## Task prompt
Keep every word of the listing and drop the images when you write it out.
** Excerpted data follows **
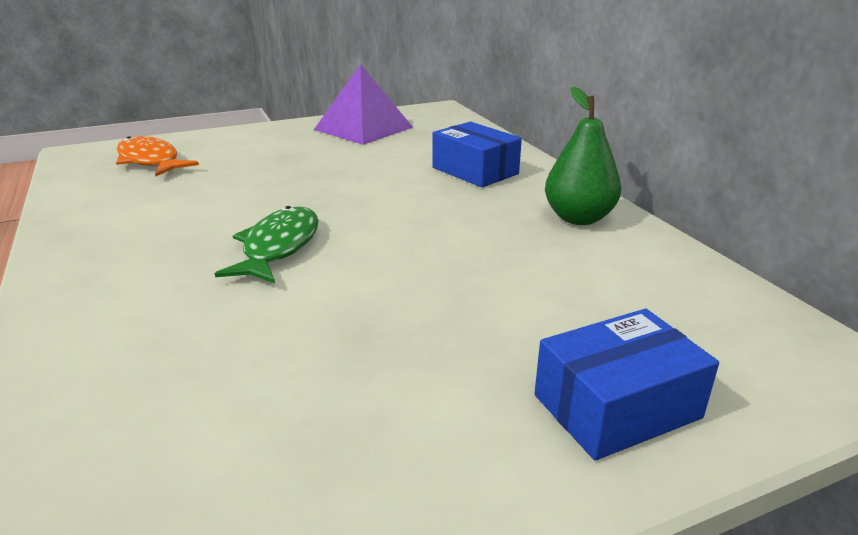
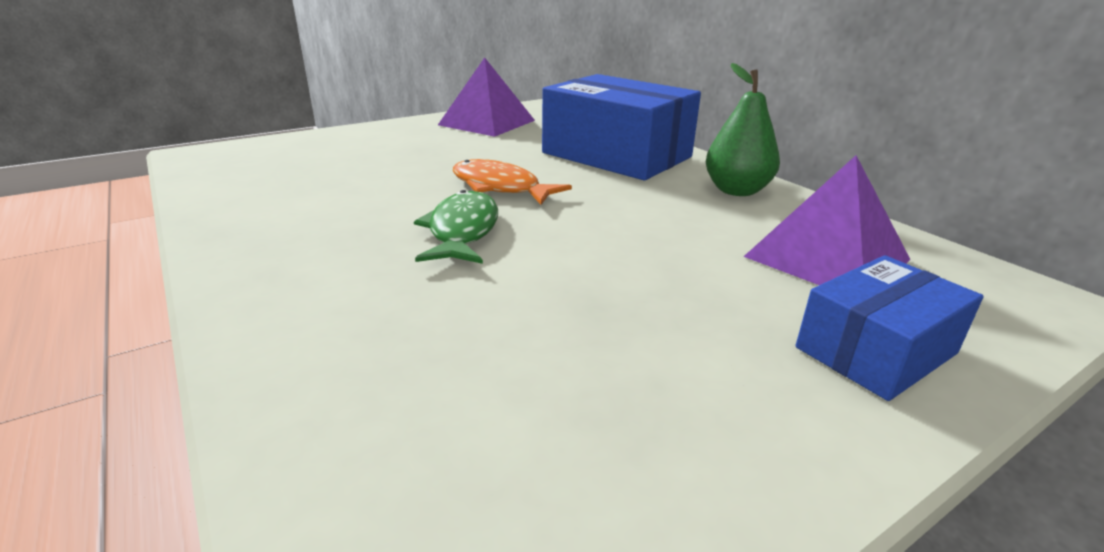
camera: 10 degrees left, 0 degrees up
(150, 161) = (280, 158): orange fish -> orange fish (500, 187)
(475, 171) = (616, 155): blue box -> blue box, size x1.77
(629, 301) = (826, 258): none -> purple pyramid

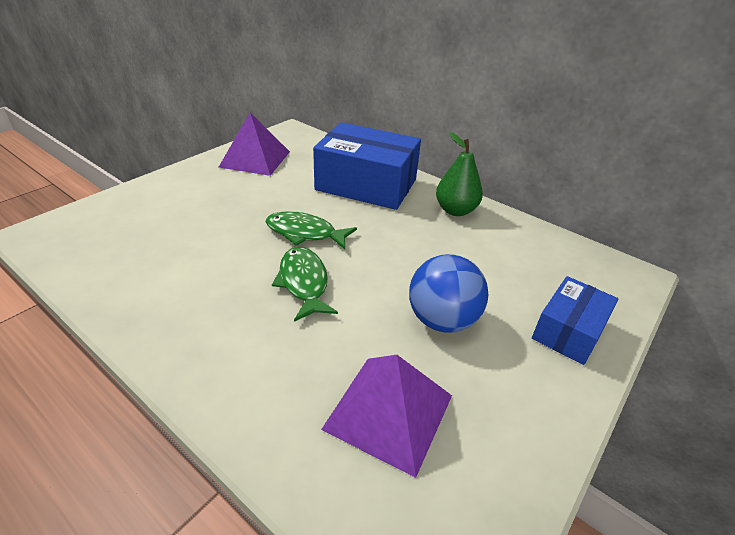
camera: 20 degrees left, 10 degrees up
(500, 187) = (305, 233): orange fish -> green fish
(644, 299) = (442, 320): none -> blue ball
(826, 258) = (524, 263): purple pyramid -> purple pyramid (388, 412)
** End of Excerpted data **
## Your response
camera: 10 degrees left, 0 degrees up
(150, 161) = (280, 158): orange fish -> orange fish (500, 187)
(475, 171) = (616, 155): blue box -> blue box, size x1.77
(629, 301) = (826, 258): none -> purple pyramid

camera: 20 degrees left, 10 degrees up
(500, 187) = (305, 233): orange fish -> green fish
(644, 299) = (442, 320): none -> blue ball
(826, 258) = (524, 263): purple pyramid -> purple pyramid (388, 412)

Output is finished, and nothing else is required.